→ INSTRUCTIONS TO FOLLOW: The records below need to come back exactly as they are, pictures omitted.

------------------------------------------------------------------------

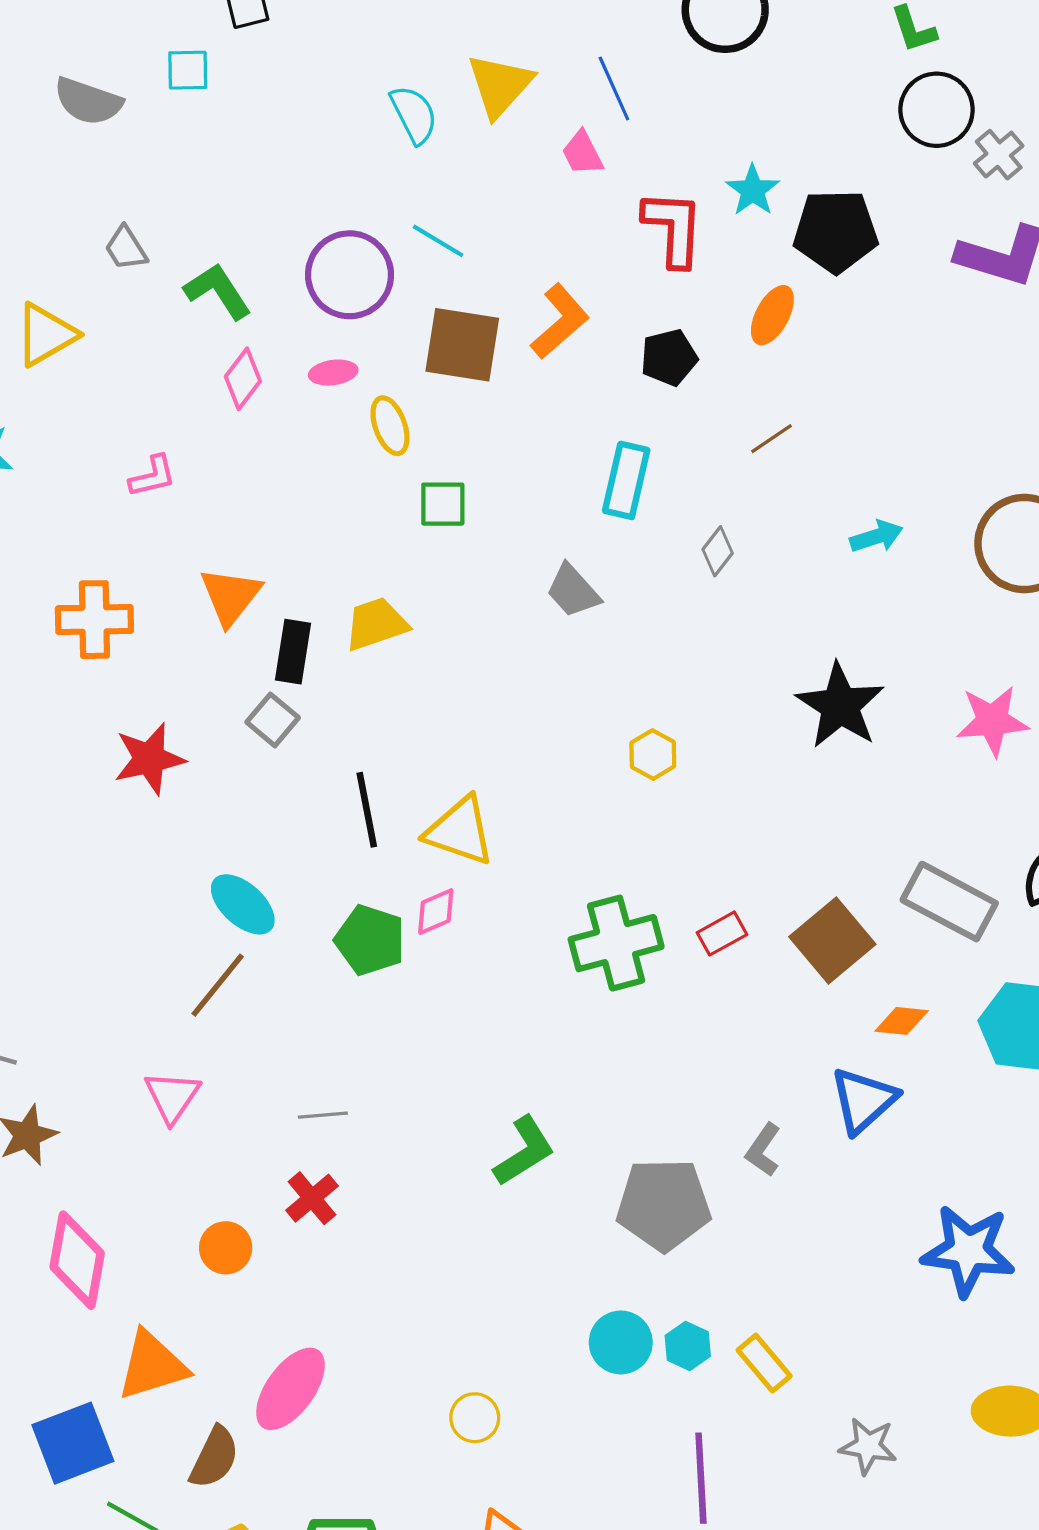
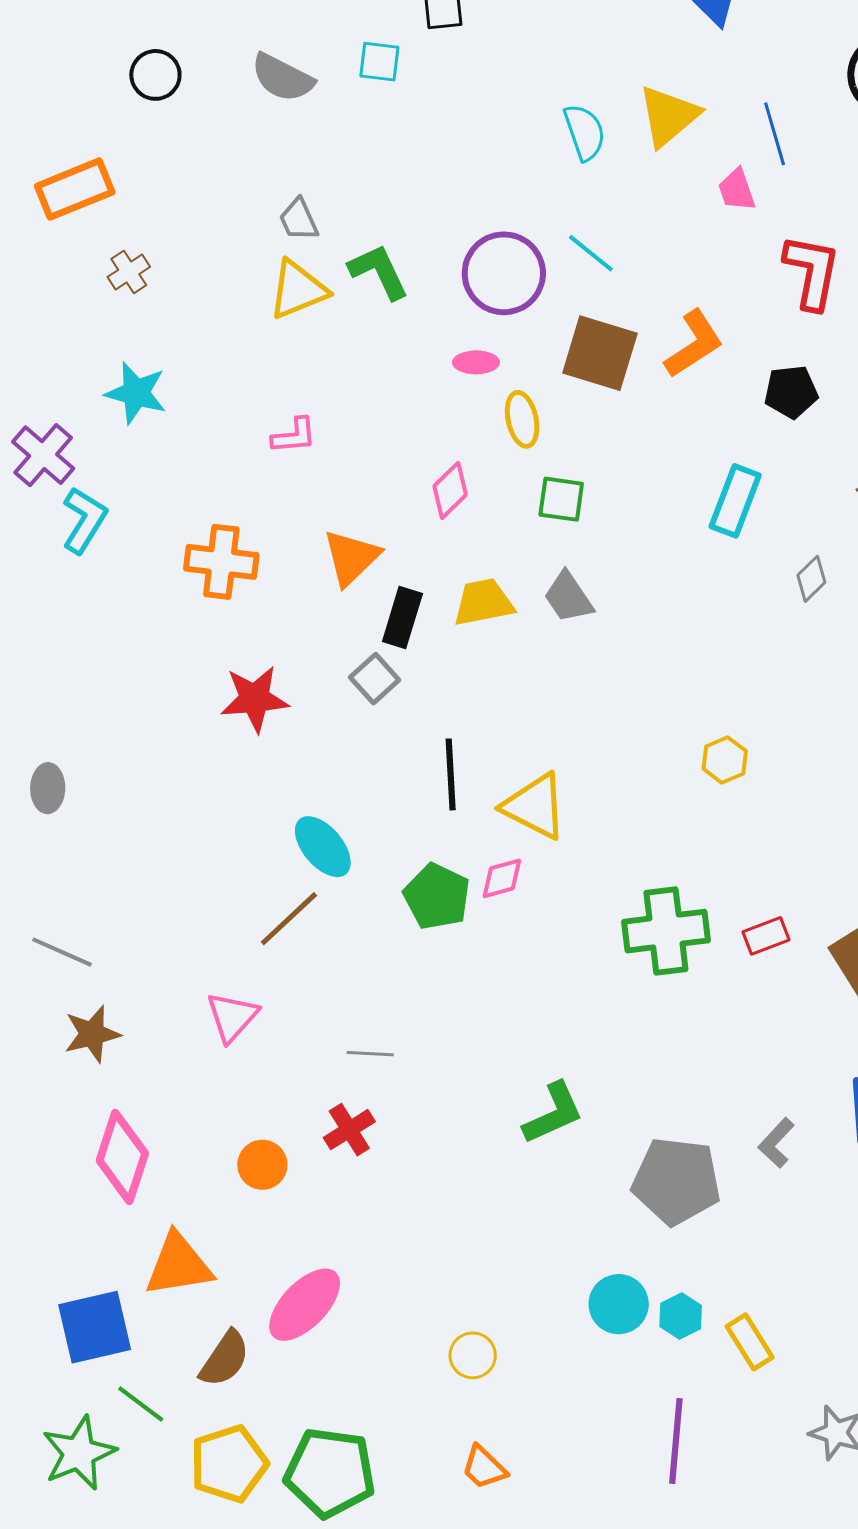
yellow triangle: (46, 335) -> (298, 290), moved
pink diamond: (243, 379) -> (450, 490), moved
gray trapezoid: (573, 591) -> (568, 597), moved

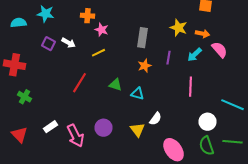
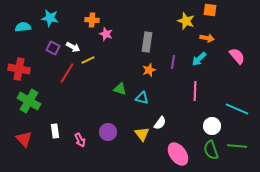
yellow star: (178, 28) -> (186, 21), moved
pink semicircle: (220, 50) -> (237, 56), moved
yellow line: (98, 53) -> (88, 60), moved
red line: (80, 83) -> (67, 73), moved
green cross: (24, 97) -> (29, 101), size x1.6
white rectangle: (50, 127) -> (55, 131), turned -64
pink arrow: (76, 136) -> (80, 140), size x0.6

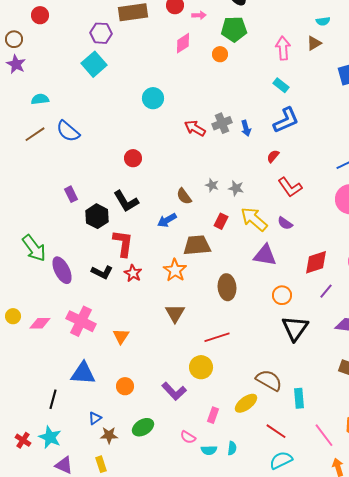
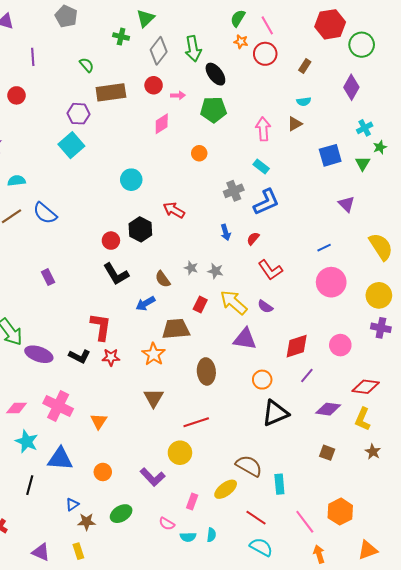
orange circle: (220, 54) -> (199, 153), moved
gray cross: (222, 123) -> (234, 191), moved
blue arrow: (246, 128) -> (226, 232), moved
black L-shape: (126, 201) -> (116, 274), moved
black hexagon: (97, 216) -> (140, 229), moved
purple ellipse: (62, 270) -> (39, 354), turned -44
red star: (133, 273) -> (111, 357), turned -30
black triangle: (295, 328) -> (275, 413), turned 32
cyan star: (50, 437) -> (27, 442), moved
cyan semicircle: (281, 460) -> (261, 547), turned 55

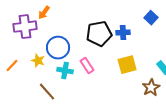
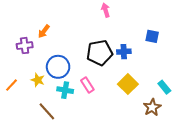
blue square: (151, 18) -> (152, 36), turned -32
purple cross: (25, 27) -> (25, 46), size x0.7
yellow square: (127, 65) -> (128, 84), turned -30

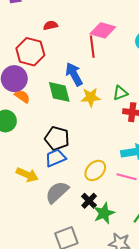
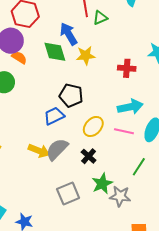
green triangle: (120, 93) -> (100, 18), moved
black pentagon: (57, 138) -> (71, 95), moved
yellow arrow: (27, 175) -> (39, 151), moved
green star: (104, 213) -> (102, 184), moved

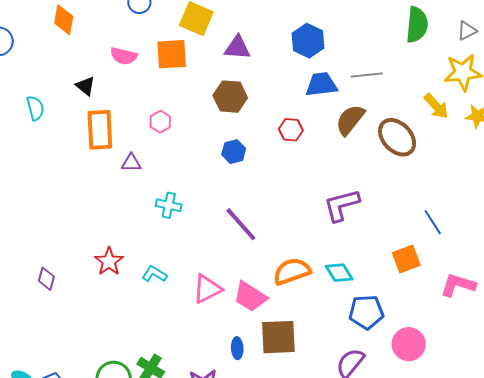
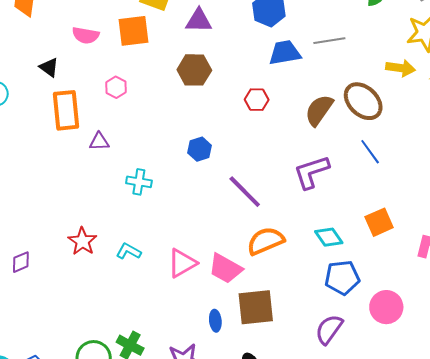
yellow arrow: (436, 106) -> (400, 68), turned -36
brown semicircle: (350, 120) -> (319, 110), moved
pink hexagon: (160, 122) -> (116, 87), moved
blue hexagon: (234, 152) -> (200, 149), moved
blue line: (433, 222) -> (370, 152), moved
purple line: (241, 224) -> (245, 192), moved
cyan diamond: (339, 273) -> (329, 237), moved
purple diamond: (46, 279) -> (21, 262), turned 55

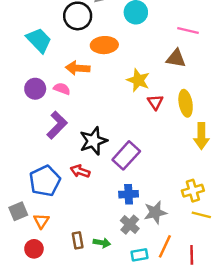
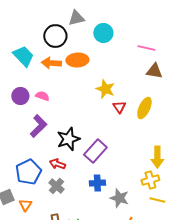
brown triangle: (176, 58) -> (154, 71), moved
orange arrow: (78, 68) -> (51, 63), moved
yellow ellipse: (186, 103) -> (144, 108), turned 35
yellow arrow: (201, 136) -> (157, 157), moved
gray star: (155, 212) -> (119, 198), turned 30
gray cross: (130, 225) -> (56, 186), moved

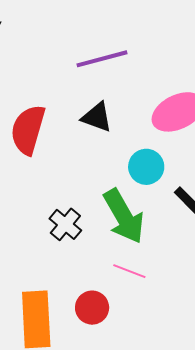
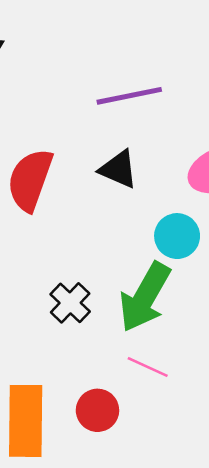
green arrow: (124, 216) -> (145, 297), turned 56

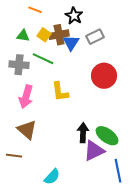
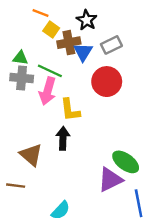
yellow square: (44, 35) -> (51, 30), moved
green triangle: (23, 36) -> (20, 58), moved
red circle: (104, 76) -> (107, 82), moved
pink arrow: (26, 97) -> (48, 91), moved
black arrow: (83, 133) -> (63, 138), moved

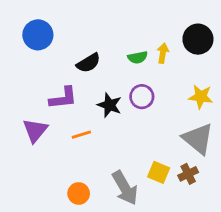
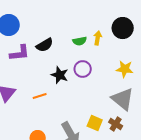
purple L-shape: (63, 98) -> (20, 53), moved
brown cross: (188, 174) -> (116, 124), turned -32

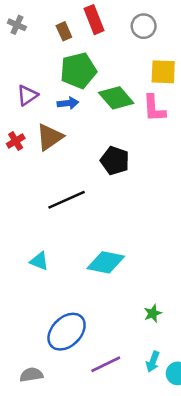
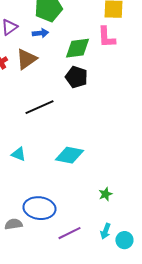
green diamond: (116, 98) -> (77, 48), moved, turned -56
blue ellipse: (67, 332) -> (39, 208), turned 52
gray semicircle: (31, 375) -> (13, 224), moved

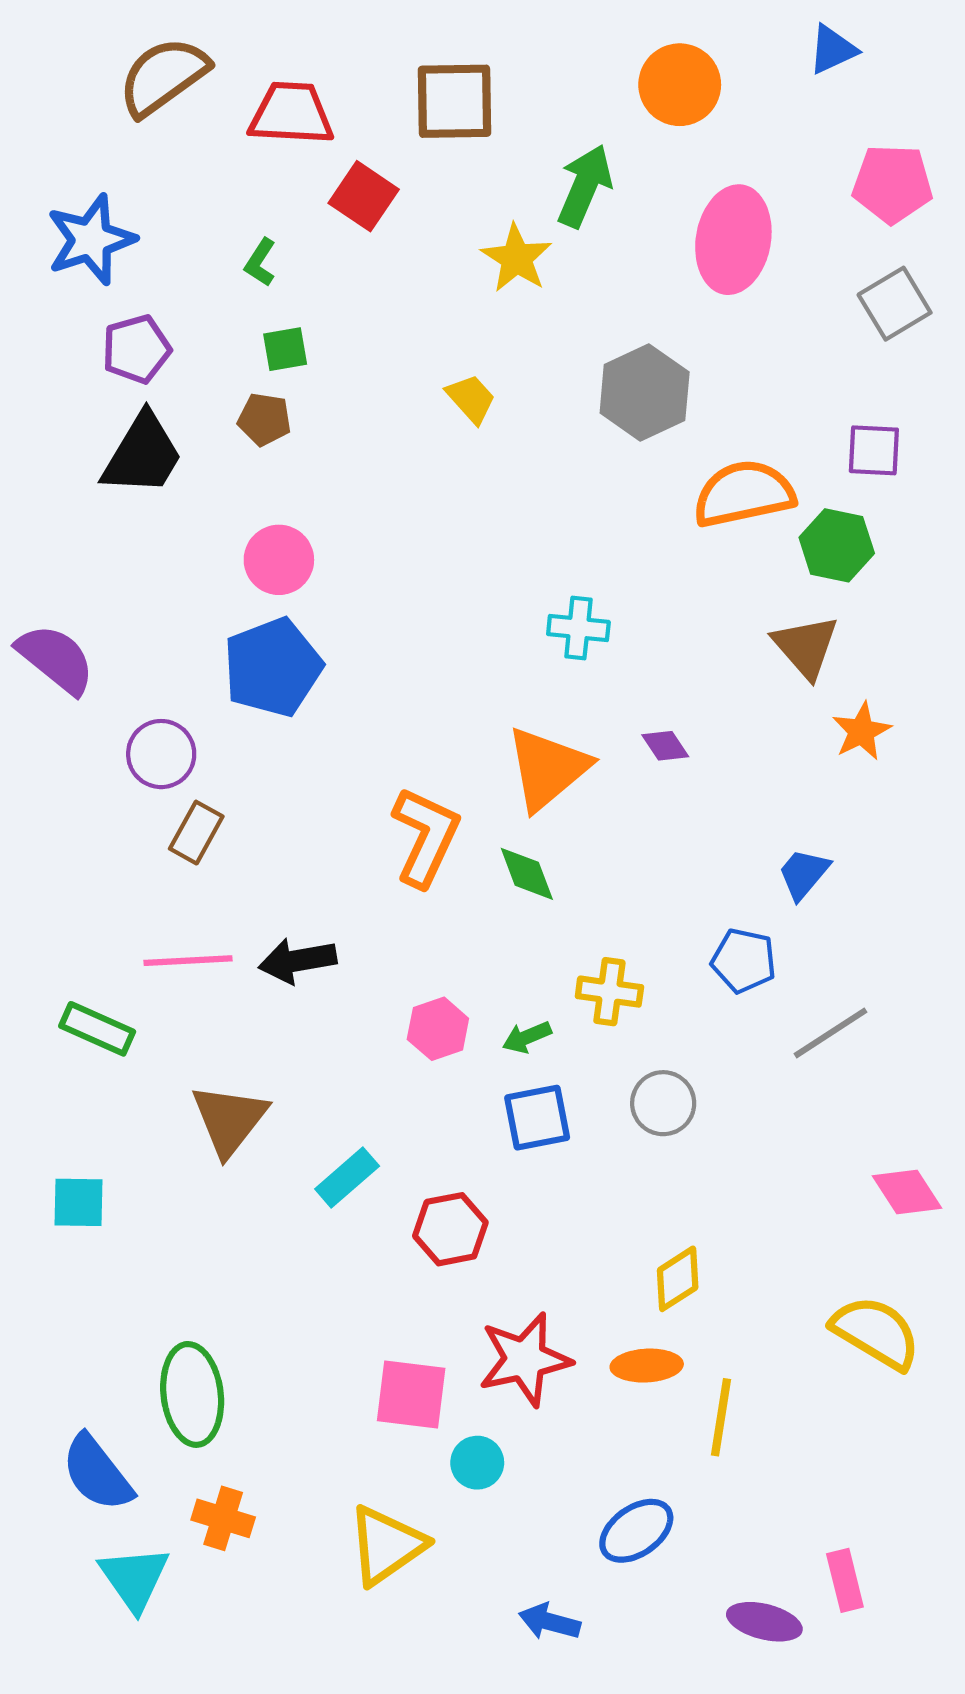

------------------------------------------------------------------------

→ SOLUTION BELOW:
yellow triangle: (46, 335) -> (298, 290), moved
pink diamond: (243, 379) -> (450, 490), moved
gray trapezoid: (573, 591) -> (568, 597), moved

yellow star: (178, 28) -> (186, 21), moved
pink semicircle: (220, 50) -> (237, 56), moved
yellow line: (98, 53) -> (88, 60), moved
red line: (80, 83) -> (67, 73), moved
green cross: (24, 97) -> (29, 101), size x1.6
white rectangle: (50, 127) -> (55, 131), turned -64
pink arrow: (76, 136) -> (80, 140), size x0.6

orange circle: (220, 54) -> (199, 153), moved
gray cross: (222, 123) -> (234, 191), moved
blue arrow: (246, 128) -> (226, 232), moved
black L-shape: (126, 201) -> (116, 274), moved
black hexagon: (97, 216) -> (140, 229), moved
purple ellipse: (62, 270) -> (39, 354), turned -44
red star: (133, 273) -> (111, 357), turned -30
black triangle: (295, 328) -> (275, 413), turned 32
cyan star: (50, 437) -> (27, 442), moved
cyan semicircle: (281, 460) -> (261, 547), turned 55

blue square: (151, 18) -> (152, 36), turned -32
purple cross: (25, 27) -> (25, 46), size x0.7
yellow square: (127, 65) -> (128, 84), turned -30

green triangle: (120, 93) -> (100, 18), moved
black pentagon: (57, 138) -> (71, 95), moved
yellow arrow: (27, 175) -> (39, 151), moved
green star: (104, 213) -> (102, 184), moved

yellow arrow: (436, 106) -> (400, 68), turned -36
brown semicircle: (350, 120) -> (319, 110), moved
pink hexagon: (160, 122) -> (116, 87), moved
blue hexagon: (234, 152) -> (200, 149), moved
blue line: (433, 222) -> (370, 152), moved
purple line: (241, 224) -> (245, 192), moved
cyan diamond: (339, 273) -> (329, 237), moved
purple diamond: (46, 279) -> (21, 262), turned 55

brown triangle: (176, 58) -> (154, 71), moved
orange arrow: (78, 68) -> (51, 63), moved
yellow ellipse: (186, 103) -> (144, 108), turned 35
yellow arrow: (201, 136) -> (157, 157), moved
gray star: (155, 212) -> (119, 198), turned 30
gray cross: (130, 225) -> (56, 186), moved

green arrow: (124, 216) -> (145, 297), turned 56

yellow square: (44, 35) -> (51, 30), moved
green triangle: (23, 36) -> (20, 58), moved
red circle: (104, 76) -> (107, 82), moved
pink arrow: (26, 97) -> (48, 91), moved
black arrow: (83, 133) -> (63, 138), moved

purple L-shape: (63, 98) -> (20, 53), moved
brown cross: (188, 174) -> (116, 124), turned -32

green diamond: (116, 98) -> (77, 48), moved, turned -56
blue ellipse: (67, 332) -> (39, 208), turned 52
gray semicircle: (31, 375) -> (13, 224), moved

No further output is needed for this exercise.